Start of Data for this task

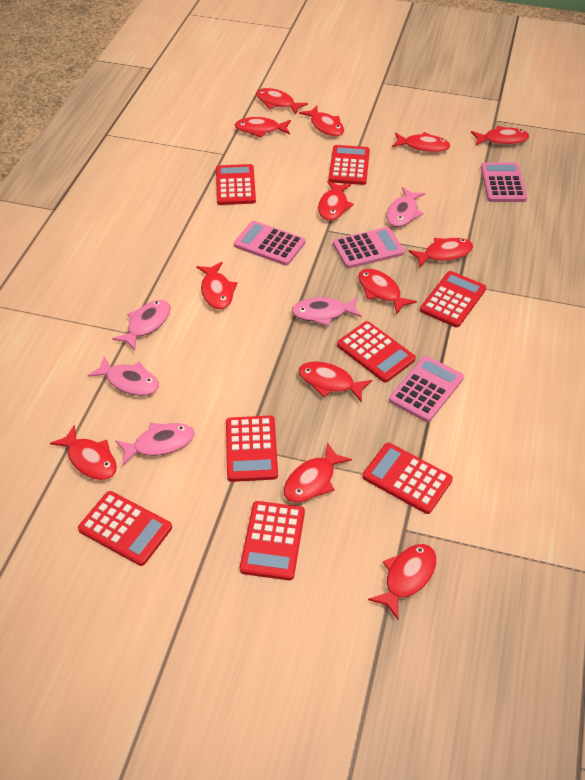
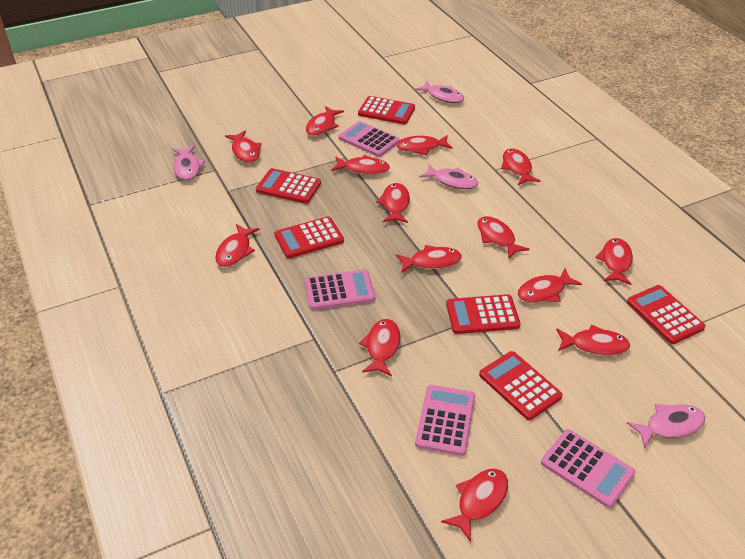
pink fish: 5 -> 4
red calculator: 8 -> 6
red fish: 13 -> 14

End of Data for this task
Start of Data for this task

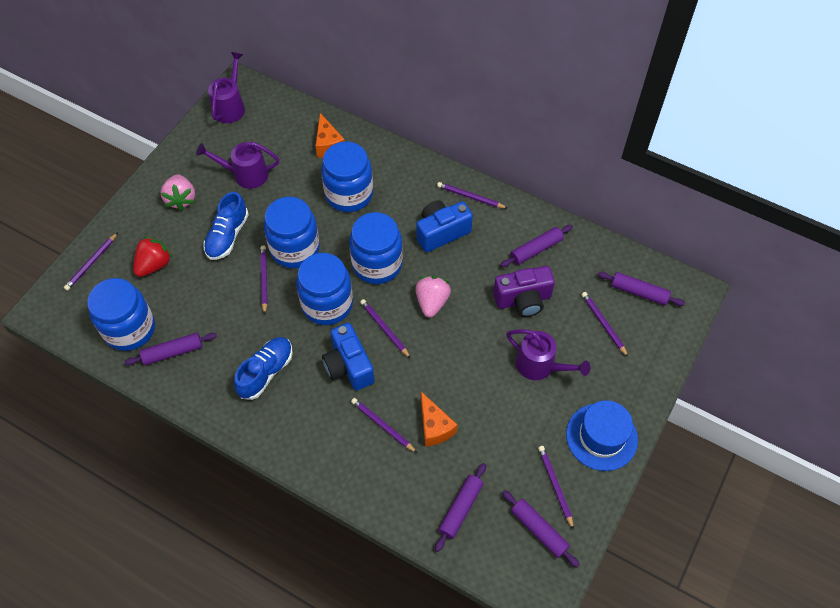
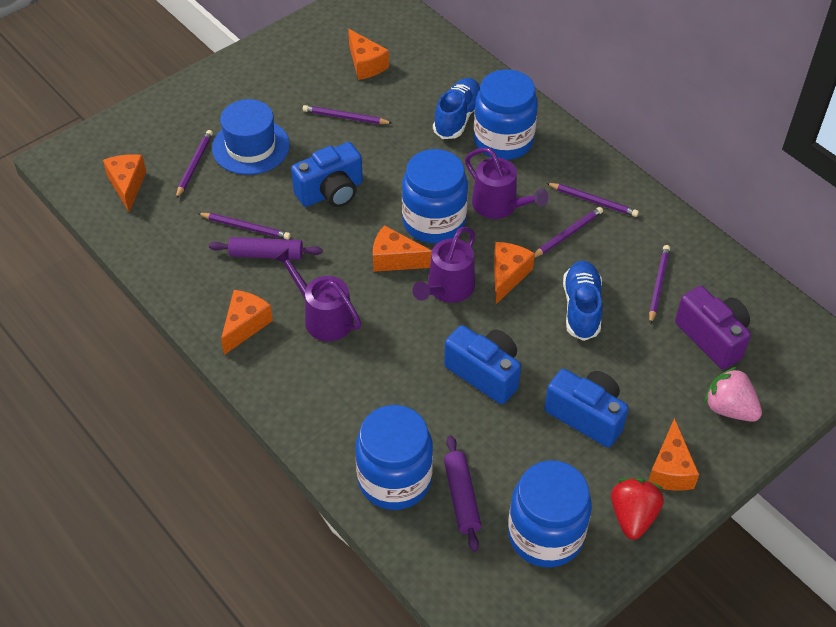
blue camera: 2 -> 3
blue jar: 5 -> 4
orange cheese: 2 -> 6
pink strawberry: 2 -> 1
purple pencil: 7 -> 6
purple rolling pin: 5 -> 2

End of Data for this task
Start of Data for this task

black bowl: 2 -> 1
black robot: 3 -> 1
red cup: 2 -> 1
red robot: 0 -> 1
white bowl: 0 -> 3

End of Data for this task

Task to complete —
For each line above that includes the word "purple", make a copy of that line.

Written answer —
purple pencil: 7 -> 6
purple rolling pin: 5 -> 2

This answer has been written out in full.